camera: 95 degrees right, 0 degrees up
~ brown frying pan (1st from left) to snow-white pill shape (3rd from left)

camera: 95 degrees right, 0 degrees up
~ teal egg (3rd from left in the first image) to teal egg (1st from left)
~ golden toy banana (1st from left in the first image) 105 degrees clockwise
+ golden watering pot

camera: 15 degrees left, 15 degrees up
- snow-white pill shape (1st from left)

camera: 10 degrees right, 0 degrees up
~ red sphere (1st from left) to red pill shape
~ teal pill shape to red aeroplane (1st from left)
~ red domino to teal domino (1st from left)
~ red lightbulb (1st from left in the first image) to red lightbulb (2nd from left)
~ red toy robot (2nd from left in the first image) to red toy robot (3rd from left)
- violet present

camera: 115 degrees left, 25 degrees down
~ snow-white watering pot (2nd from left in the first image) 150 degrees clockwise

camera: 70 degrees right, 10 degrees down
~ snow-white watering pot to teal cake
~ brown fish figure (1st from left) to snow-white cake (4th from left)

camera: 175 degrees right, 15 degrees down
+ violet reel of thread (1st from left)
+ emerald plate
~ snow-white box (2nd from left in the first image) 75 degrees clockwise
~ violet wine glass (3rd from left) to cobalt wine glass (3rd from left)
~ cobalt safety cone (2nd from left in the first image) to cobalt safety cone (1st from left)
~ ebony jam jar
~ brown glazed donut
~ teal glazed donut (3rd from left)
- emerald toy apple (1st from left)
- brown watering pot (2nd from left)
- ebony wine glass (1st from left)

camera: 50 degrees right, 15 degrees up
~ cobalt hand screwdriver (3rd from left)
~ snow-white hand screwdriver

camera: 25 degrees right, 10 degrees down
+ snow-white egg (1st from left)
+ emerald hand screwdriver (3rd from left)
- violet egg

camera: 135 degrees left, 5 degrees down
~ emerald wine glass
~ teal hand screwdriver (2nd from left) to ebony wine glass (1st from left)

> [DIRECTIONS FOR THIS TASK]:
Write the listing out again, exactly as shown above.

> [TASK ANSWER]:
camera: 95 degrees right, 0 degrees up
~ brown frying pan (1st from left) to snow-white pill shape (3rd from left)

camera: 95 degrees right, 0 degrees up
~ teal egg (3rd from left in the first image) to teal egg (1st from left)
~ golden toy banana (1st from left in the first image) 105 degrees clockwise
+ golden watering pot

camera: 15 degrees left, 15 degrees up
- snow-white pill shape (1st from left)

camera: 10 degrees right, 0 degrees up
~ red sphere (1st from left) to red pill shape
~ teal pill shape to red aeroplane (1st from left)
~ red domino to teal domino (1st from left)
~ red lightbulb (1st from left in the first image) to red lightbulb (2nd from left)
~ red toy robot (2nd from left in the first image) to red toy robot (3rd from left)
- violet present

camera: 115 degrees left, 25 degrees down
~ snow-white watering pot (2nd from left in the first image) 150 degrees clockwise

camera: 70 degrees right, 10 degrees down
~ snow-white watering pot to teal cake
~ brown fish figure (1st from left) to snow-white cake (4th from left)

camera: 175 degrees right, 15 degrees down
+ violet reel of thread (1st from left)
+ emerald plate
~ snow-white box (2nd from left in the first image) 75 degrees clockwise
~ violet wine glass (3rd from left) to cobalt wine glass (3rd from left)
~ cobalt safety cone (2nd from left in the first image) to cobalt safety cone (1st from left)
~ ebony jam jar
~ brown glazed donut
~ teal glazed donut (3rd from left)
- emerald toy apple (1st from left)
- brown watering pot (2nd from left)
- ebony wine glass (1st from left)

camera: 50 degrees right, 15 degrees up
~ cobalt hand screwdriver (3rd from left)
~ snow-white hand screwdriver

camera: 25 degrees right, 10 degrees down
+ snow-white egg (1st from left)
+ emerald hand screwdriver (3rd from left)
- violet egg

camera: 135 degrees left, 5 degrees down
~ emerald wine glass
~ teal hand screwdriver (2nd from left) to ebony wine glass (1st from left)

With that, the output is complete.